INPUT DATA —
• • • •

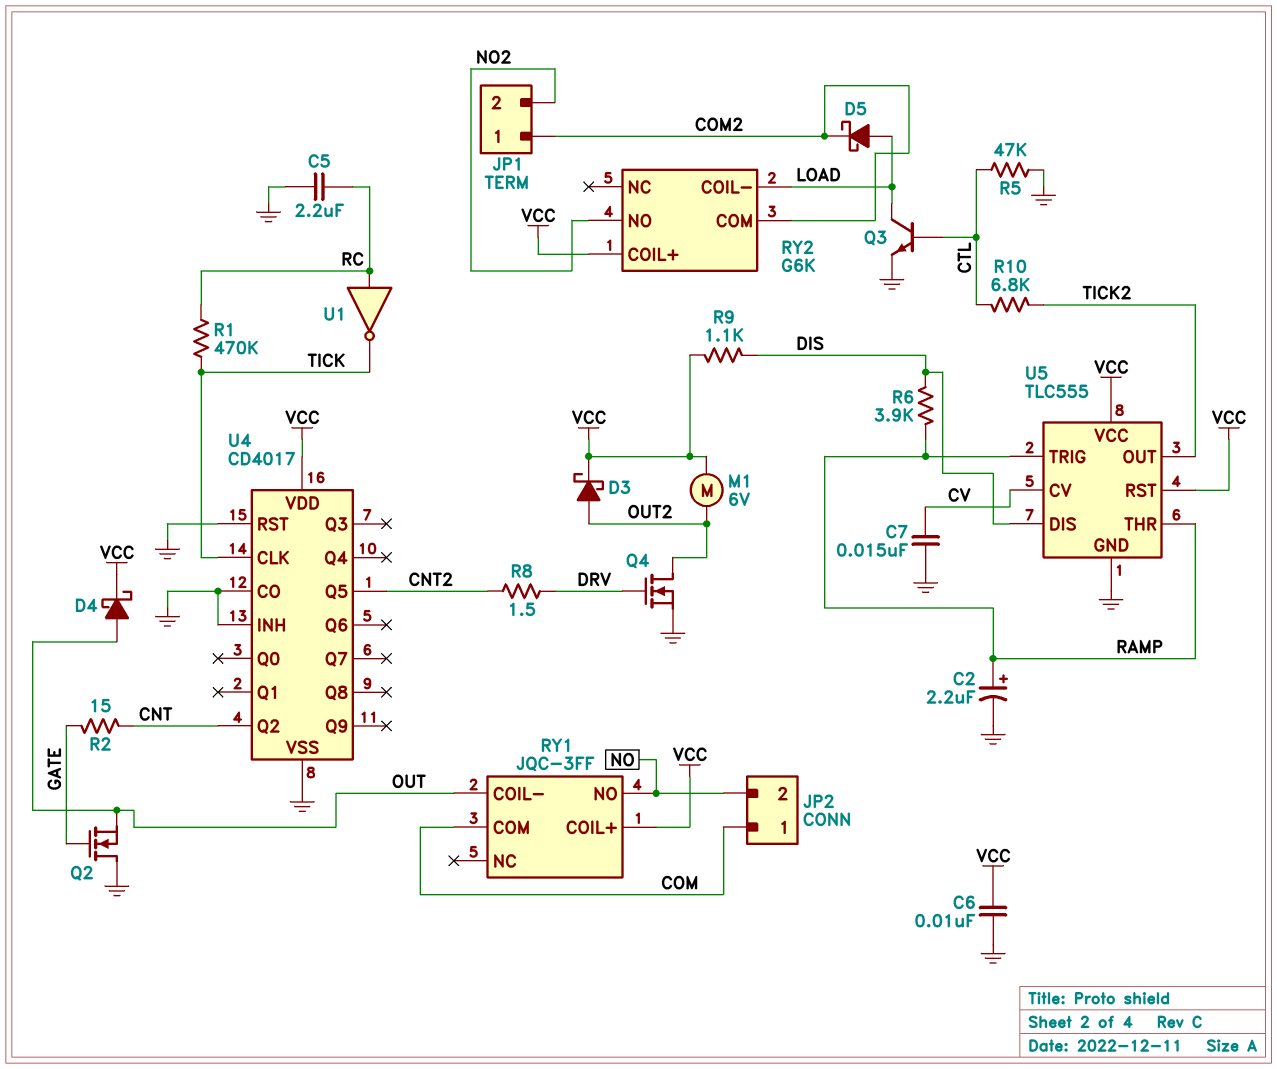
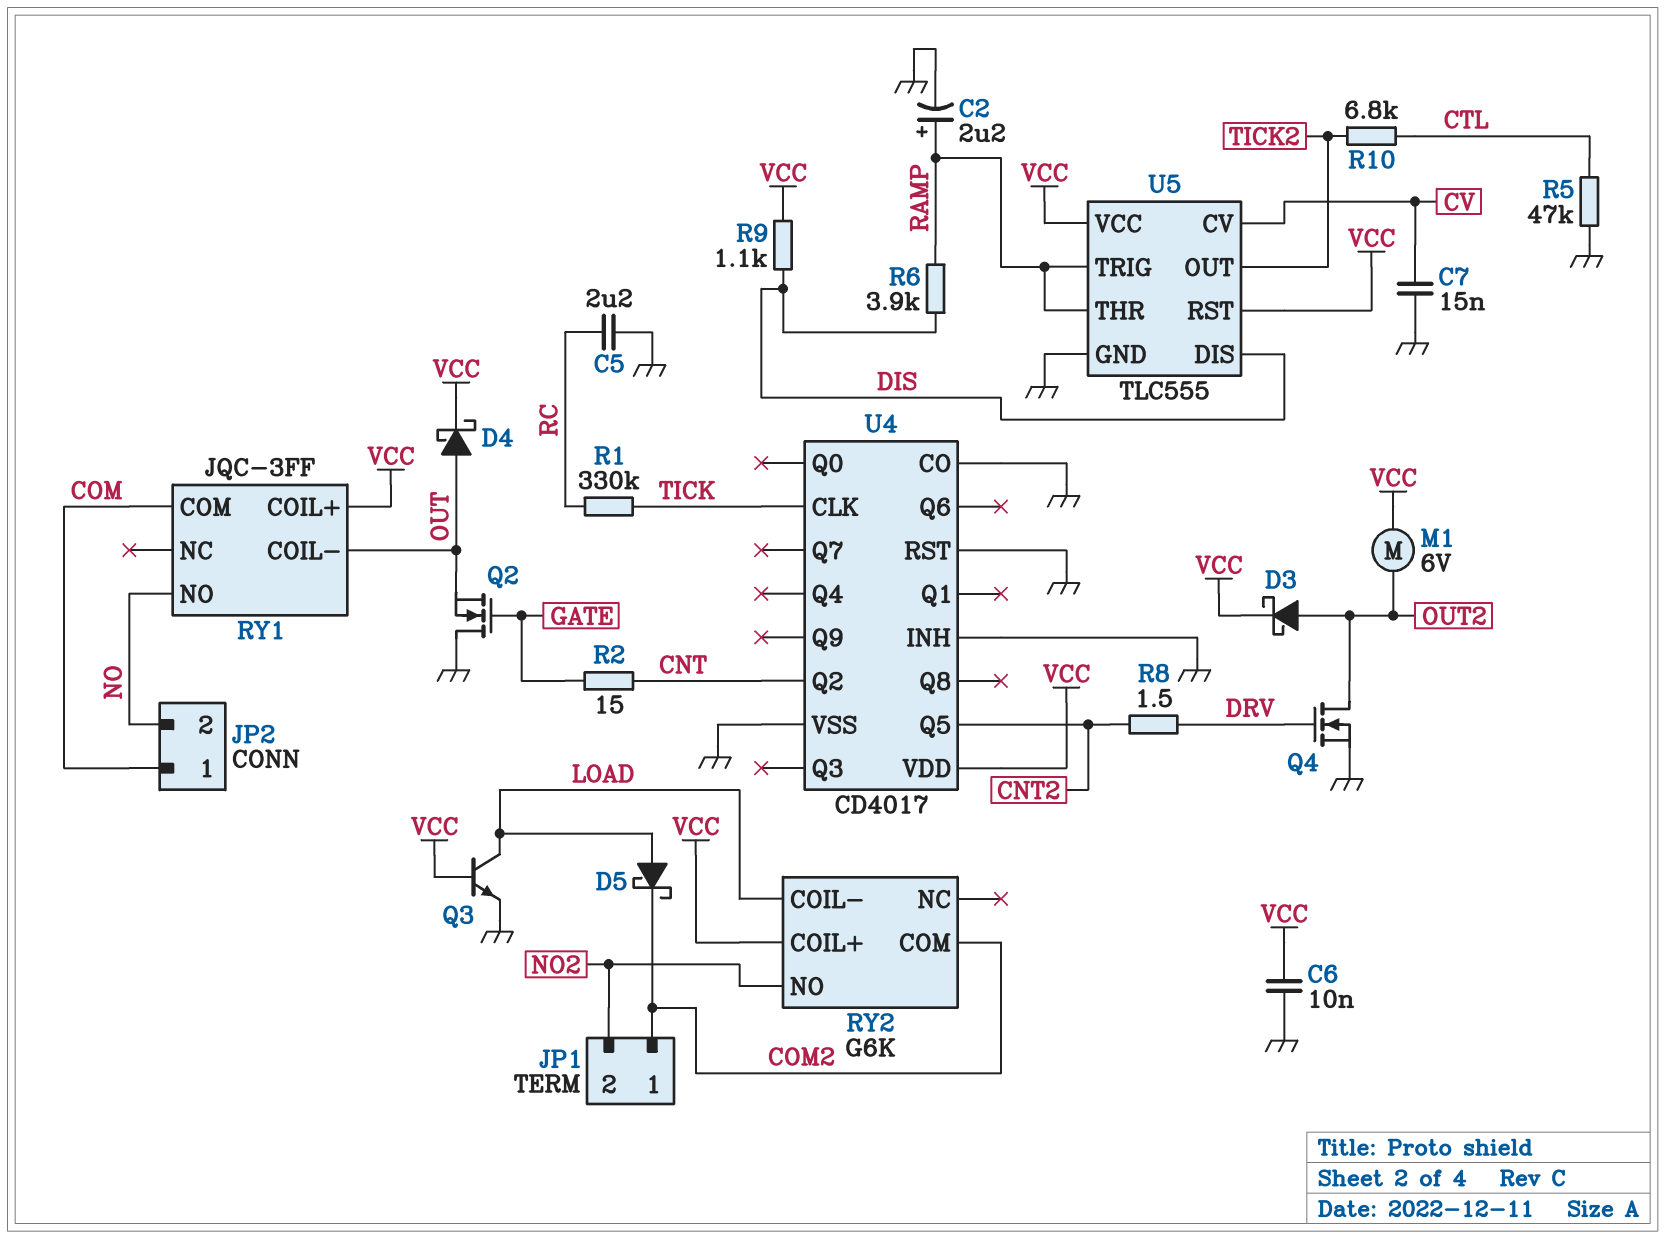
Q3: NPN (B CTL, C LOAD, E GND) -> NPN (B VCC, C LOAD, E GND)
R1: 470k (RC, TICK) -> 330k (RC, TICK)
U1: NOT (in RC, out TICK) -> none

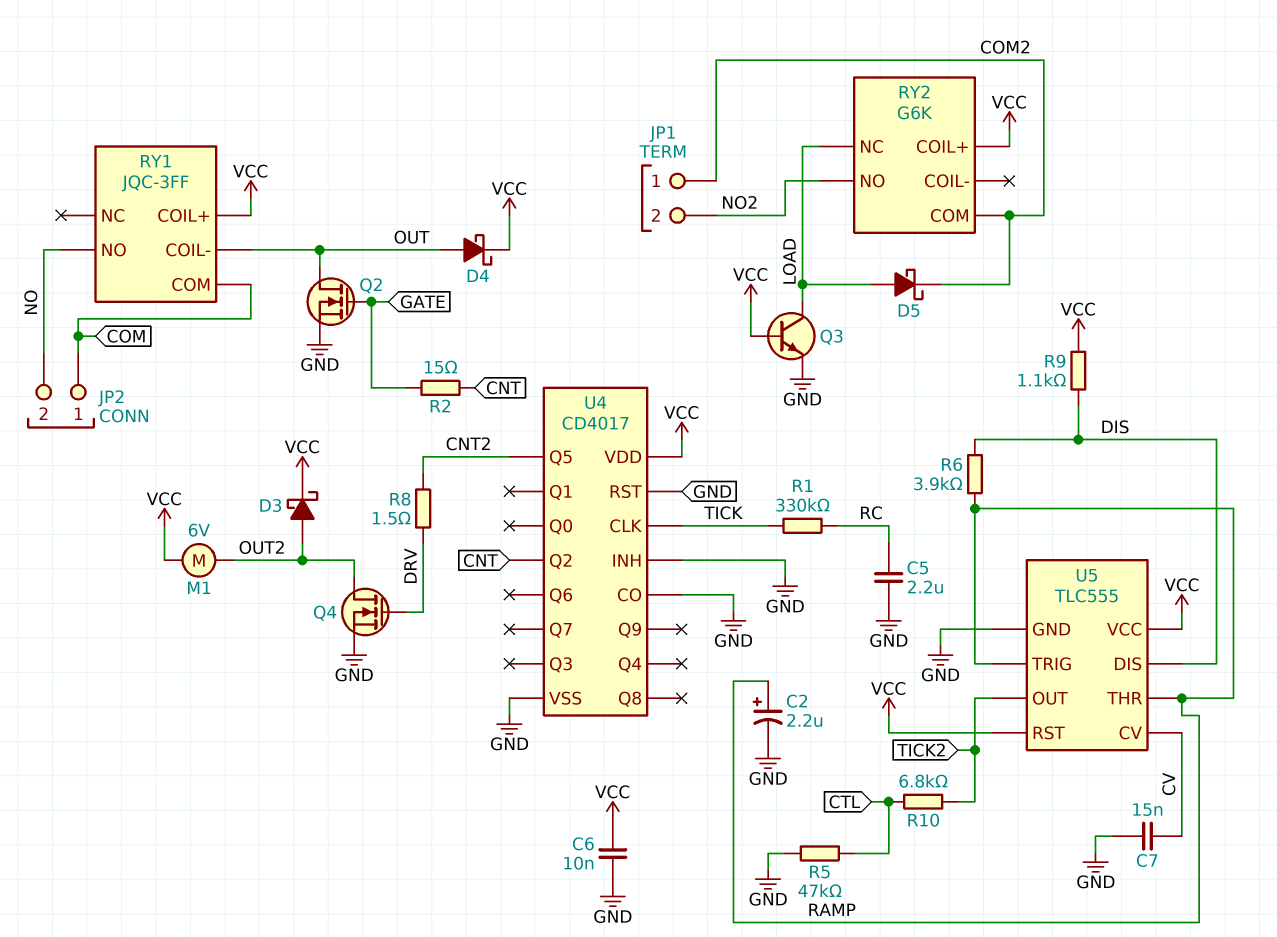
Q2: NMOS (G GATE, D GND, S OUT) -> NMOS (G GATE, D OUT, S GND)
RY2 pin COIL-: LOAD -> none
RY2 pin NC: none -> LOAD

• • • •

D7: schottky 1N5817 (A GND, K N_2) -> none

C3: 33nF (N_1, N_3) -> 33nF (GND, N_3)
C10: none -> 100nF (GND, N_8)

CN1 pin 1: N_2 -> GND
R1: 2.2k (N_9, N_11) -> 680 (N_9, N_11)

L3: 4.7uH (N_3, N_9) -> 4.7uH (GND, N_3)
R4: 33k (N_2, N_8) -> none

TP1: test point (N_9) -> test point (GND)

• • • •

EXERCISE — For this exercise, return exactly the lines above from the line with "Q3: NPN (B CTL, C" through the line with "RY2 pin NC: none -> LOAD", both included. Do not copy the pictures.

WRITTEN SOLUTION —
Q3: NPN (B CTL, C LOAD, E GND) -> NPN (B VCC, C LOAD, E GND)
R1: 470k (RC, TICK) -> 330k (RC, TICK)
U1: NOT (in RC, out TICK) -> none

Q2: NMOS (G GATE, D GND, S OUT) -> NMOS (G GATE, D OUT, S GND)
RY2 pin COIL-: LOAD -> none
RY2 pin NC: none -> LOAD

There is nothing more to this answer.